▶ _WORK INSTRUCTION_: Your task is to return all of the entries below exactly, leaving out each picture.
========
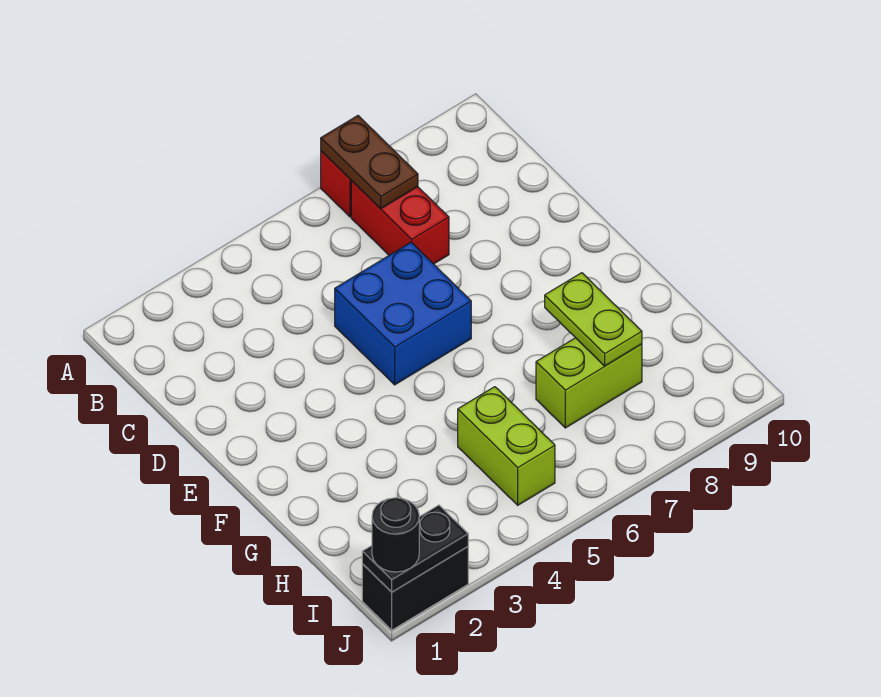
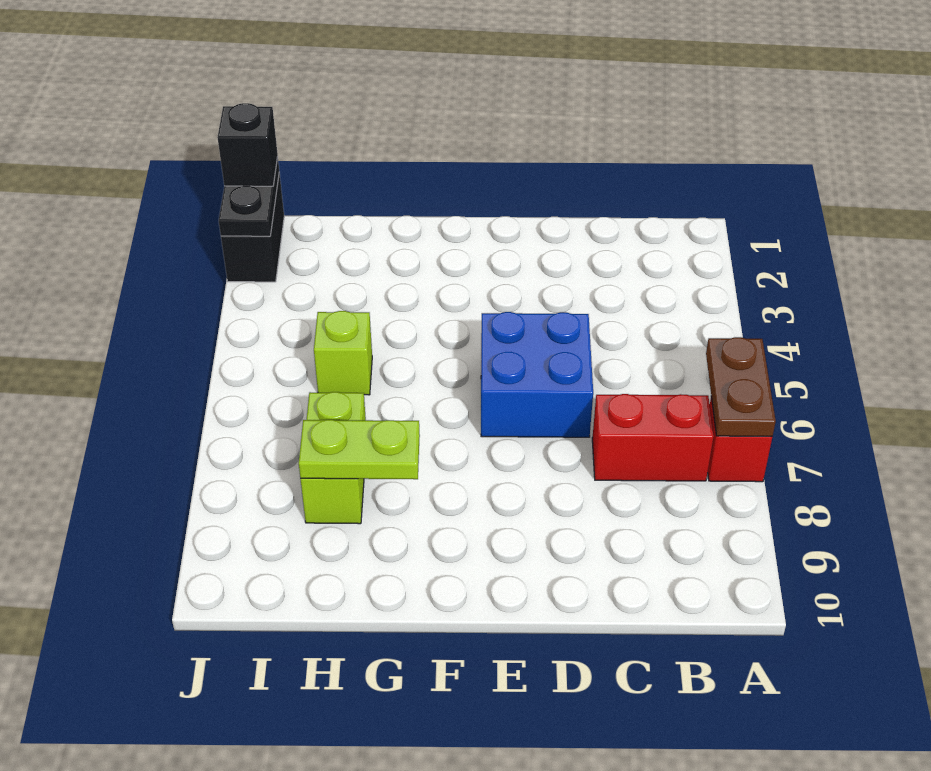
brown plate A7:B7 level 2 -> brown plate A6:A7 level 2
lime brick H5:I5 level 1 -> lime brick H5 level 1
black round brick J1 level 3 -> black brick J1 level 3

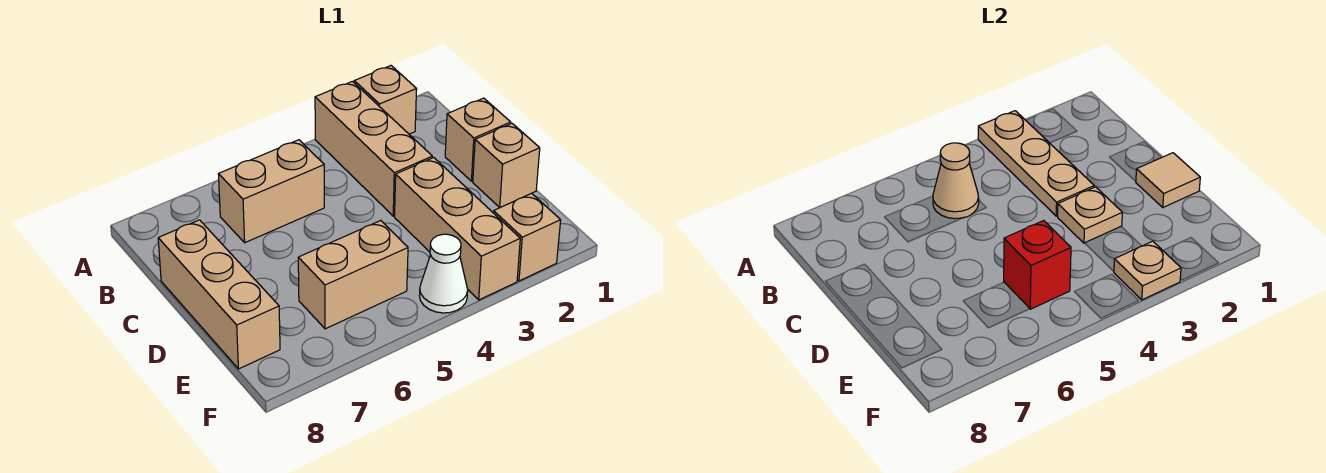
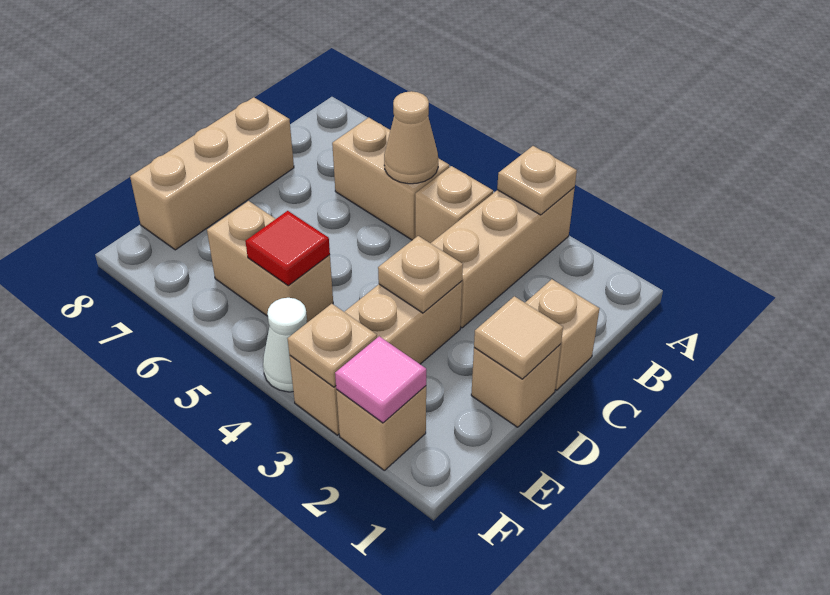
tan brick A2 level 1 -> tan brick B4 level 1
tan plate A3:C3 level 2 -> tan plate A3 level 2
red brick E5 level 2 -> red tile E5 level 2
none -> pink tile F2 level 2

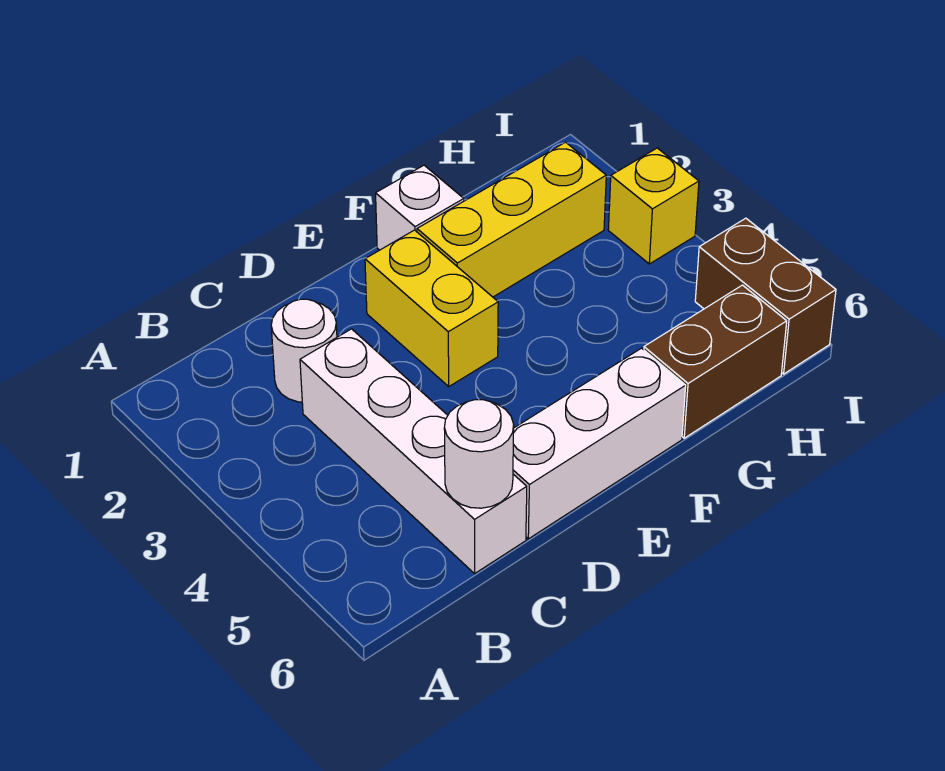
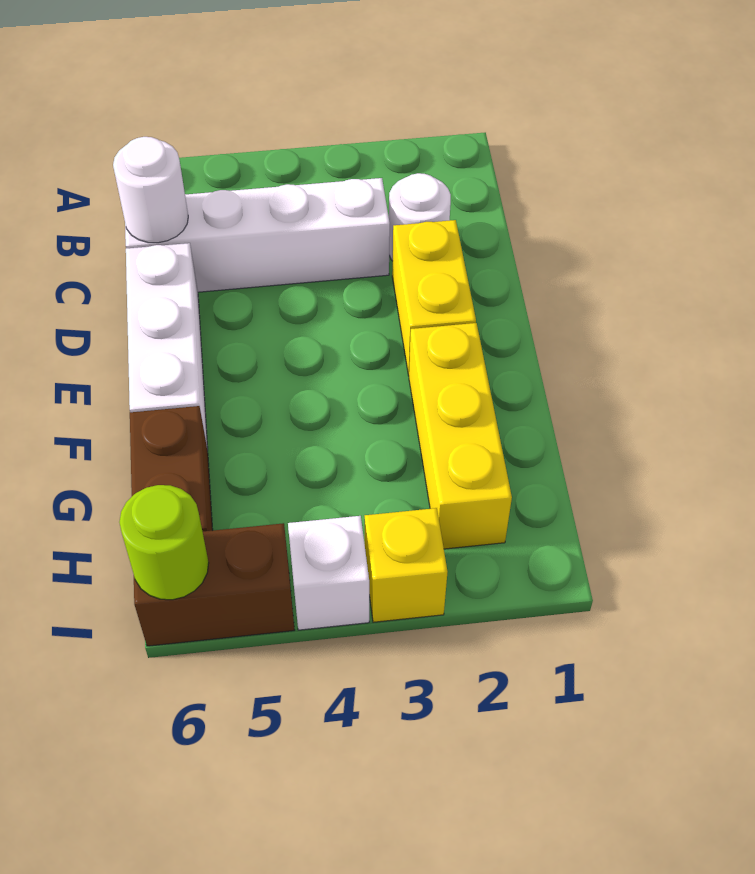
yellow brick E2:E3 level 1 -> yellow brick D2:E2 level 1
white brick F1 level 1 -> white brick I4 level 1
none -> lime round brick I6 level 2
========
▶ _WRITTEN SOLUTION_:
brown plate A7:B7 level 2 -> brown plate A6:A7 level 2
lime brick H5:I5 level 1 -> lime brick H5 level 1
black round brick J1 level 3 -> black brick J1 level 3

tan brick A2 level 1 -> tan brick B4 level 1
tan plate A3:C3 level 2 -> tan plate A3 level 2
red brick E5 level 2 -> red tile E5 level 2
none -> pink tile F2 level 2

yellow brick E2:E3 level 1 -> yellow brick D2:E2 level 1
white brick F1 level 1 -> white brick I4 level 1
none -> lime round brick I6 level 2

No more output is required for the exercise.